*** Opening Exercise materials ***

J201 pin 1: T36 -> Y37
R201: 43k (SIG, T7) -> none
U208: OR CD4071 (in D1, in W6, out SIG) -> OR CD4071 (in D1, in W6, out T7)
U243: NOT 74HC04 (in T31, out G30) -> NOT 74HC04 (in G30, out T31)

*** Closing Exercise materials ***
*** Opening Exercise materials ***

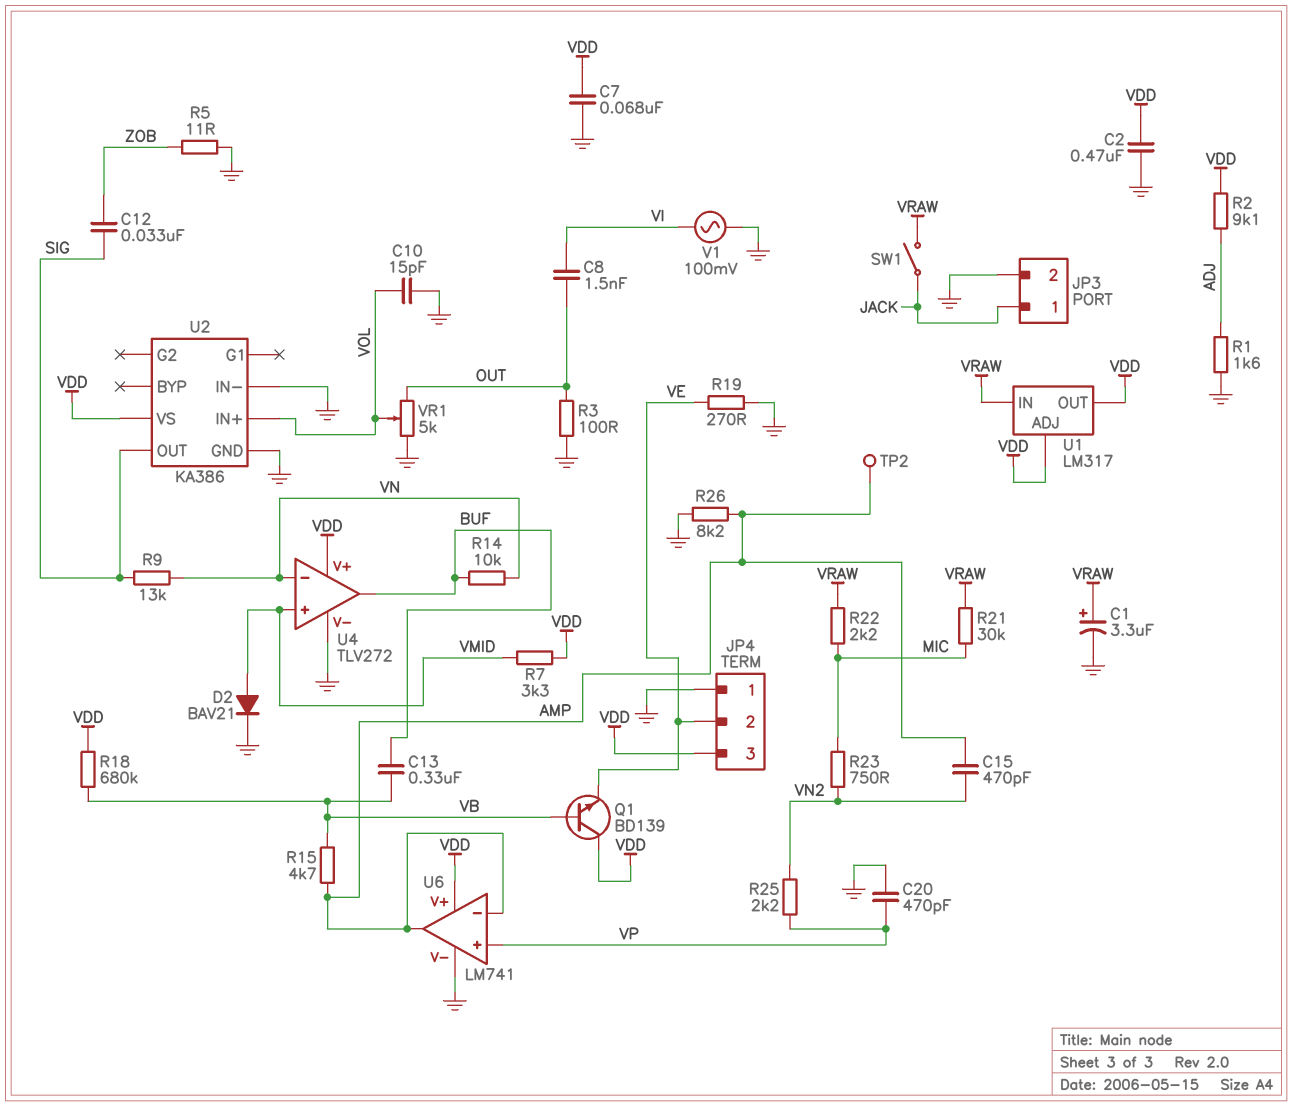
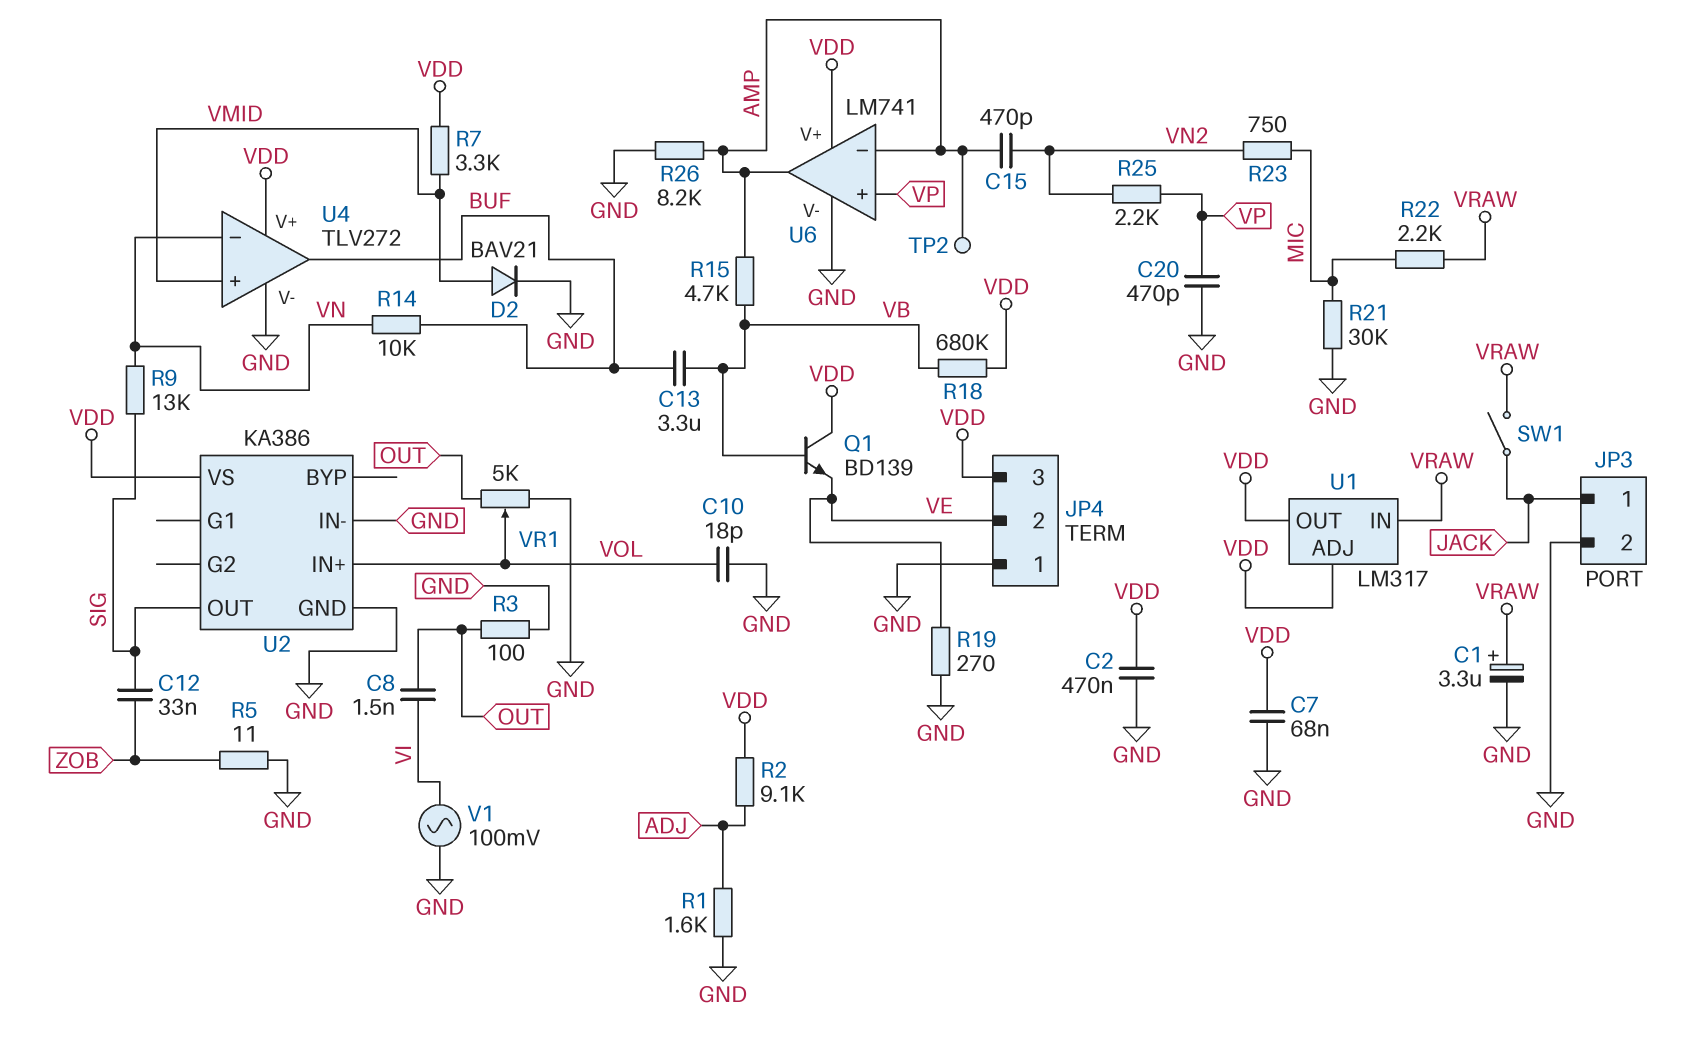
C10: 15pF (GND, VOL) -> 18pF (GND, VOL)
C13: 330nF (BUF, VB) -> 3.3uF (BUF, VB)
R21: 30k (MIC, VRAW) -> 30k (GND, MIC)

*** Closing Exercise materials ***
*** Opening Exercise materials ***

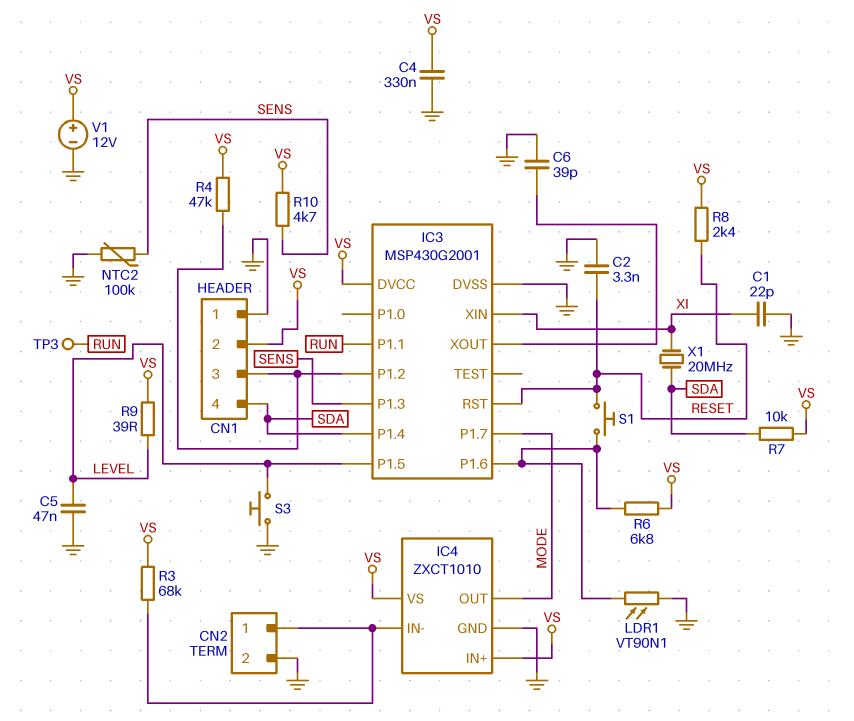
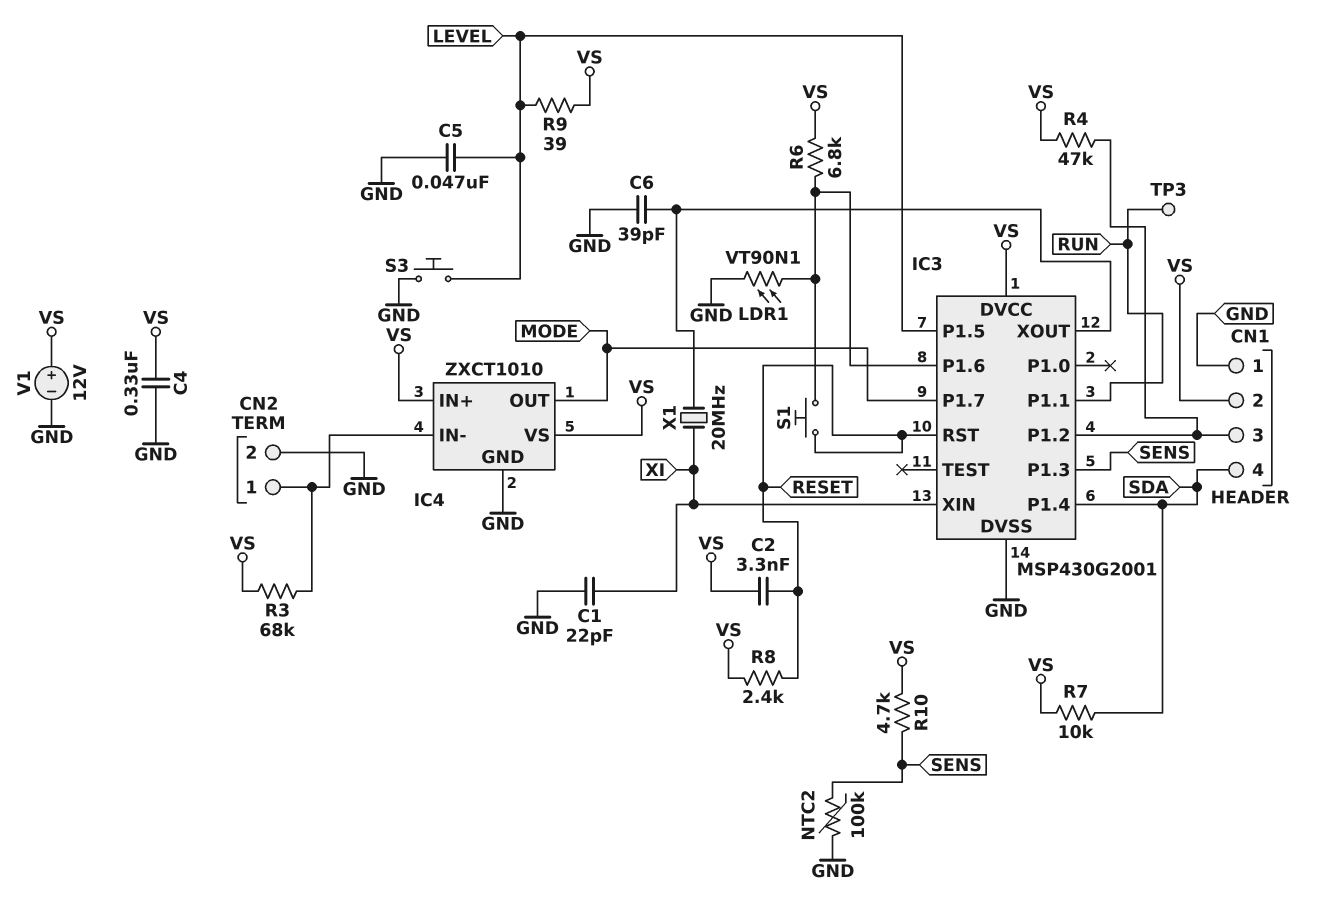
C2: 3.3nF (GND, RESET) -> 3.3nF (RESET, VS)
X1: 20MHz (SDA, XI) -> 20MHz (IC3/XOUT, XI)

*** Closing Exercise materials ***

**Your assignment**
Wherever the line holding "J201 pin 1: T36 -> Y37" falls in the entries above, copy exactly from it through the line holding "U243: NOT 74HC04", inclusive, and add nothing.

**Task answer**
J201 pin 1: T36 -> Y37
R201: 43k (SIG, T7) -> none
U208: OR CD4071 (in D1, in W6, out SIG) -> OR CD4071 (in D1, in W6, out T7)
U243: NOT 74HC04 (in T31, out G30) -> NOT 74HC04 (in G30, out T31)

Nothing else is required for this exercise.